#### Records for this task
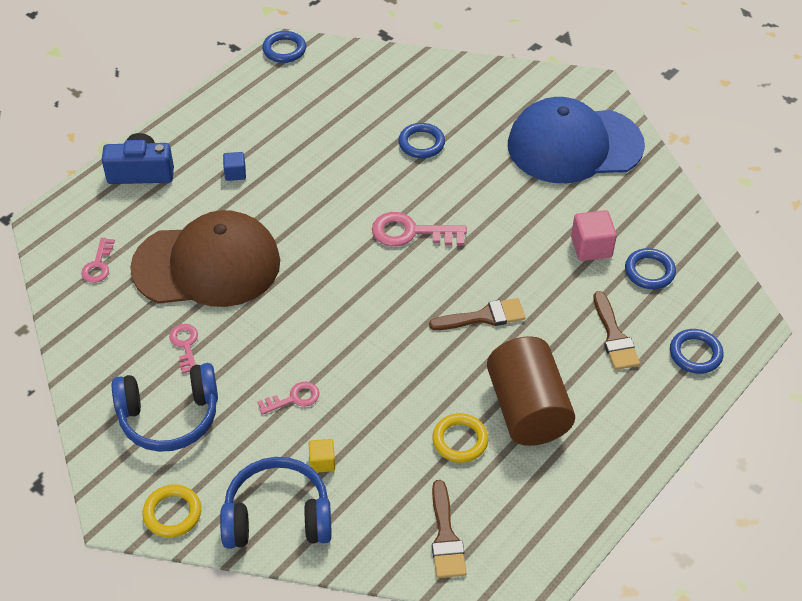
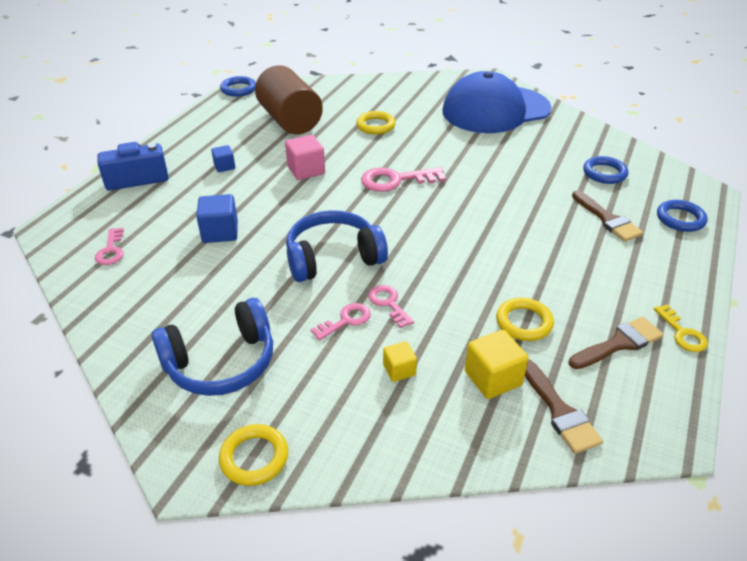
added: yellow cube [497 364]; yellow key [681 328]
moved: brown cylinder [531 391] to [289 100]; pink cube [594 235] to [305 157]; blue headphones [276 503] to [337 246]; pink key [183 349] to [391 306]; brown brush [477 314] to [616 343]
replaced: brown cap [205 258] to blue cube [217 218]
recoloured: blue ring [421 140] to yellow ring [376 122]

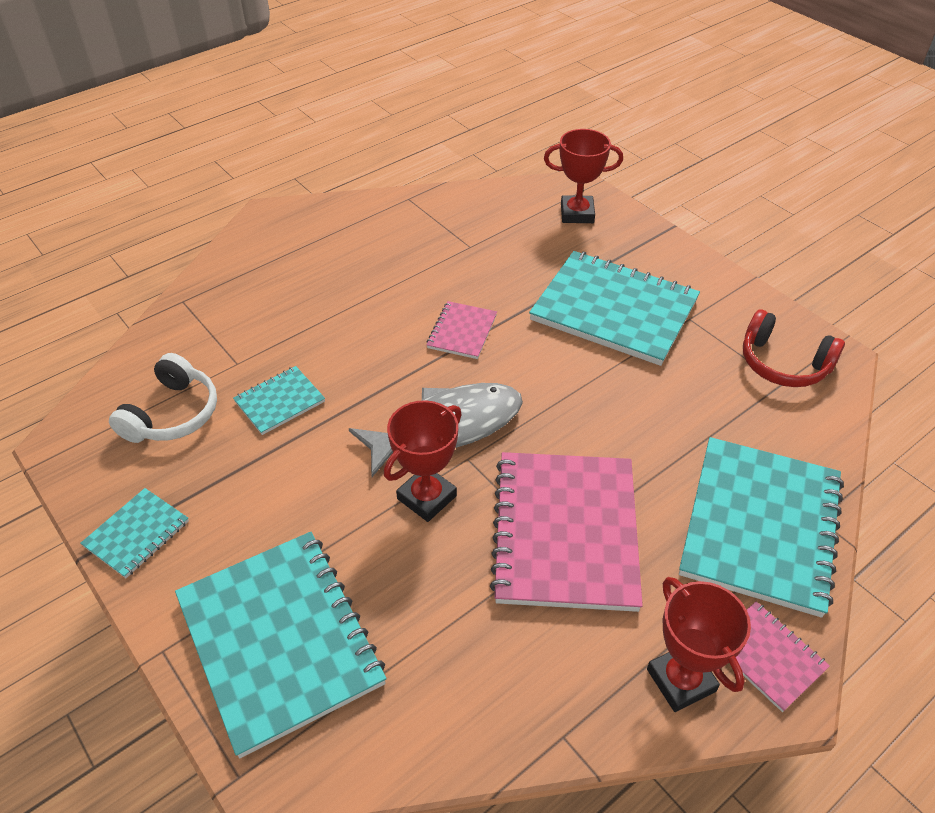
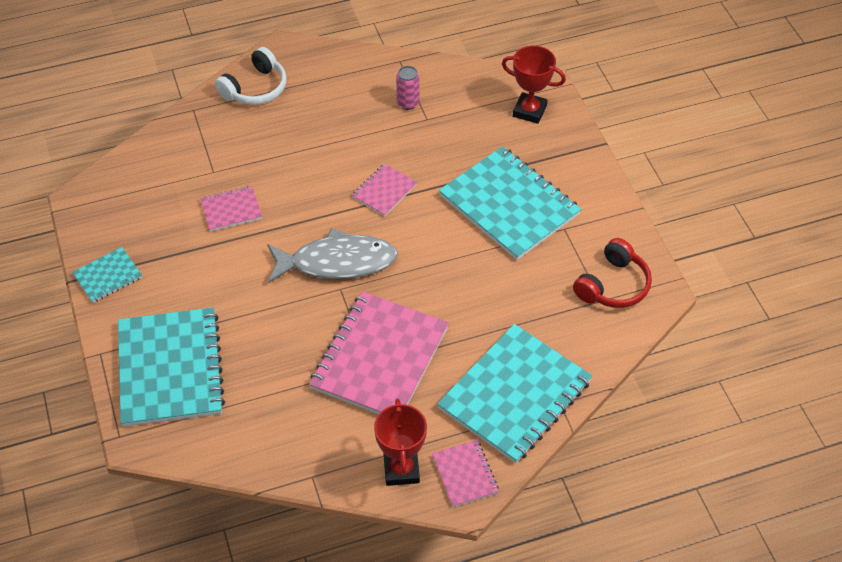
removed: red trophy [423 461]
added: pink can [408 88]
moved: white headphones [163 398] to [251 76]
recoloured: turquoise notebook [279 400] to pink notebook [231 208]
turned: red headphones [794 348] = [612 273] 105 degrees counterclockwise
########
* [Work instruction]: Every entry above should be restated word for word, with the images left out.

* [Task answer]:
added: yellow cube [497 364]; yellow key [681 328]
moved: brown cylinder [531 391] to [289 100]; pink cube [594 235] to [305 157]; blue headphones [276 503] to [337 246]; pink key [183 349] to [391 306]; brown brush [477 314] to [616 343]
replaced: brown cap [205 258] to blue cube [217 218]
recoloured: blue ring [421 140] to yellow ring [376 122]

removed: red trophy [423 461]
added: pink can [408 88]
moved: white headphones [163 398] to [251 76]
recoloured: turquoise notebook [279 400] to pink notebook [231 208]
turned: red headphones [794 348] = [612 273] 105 degrees counterclockwise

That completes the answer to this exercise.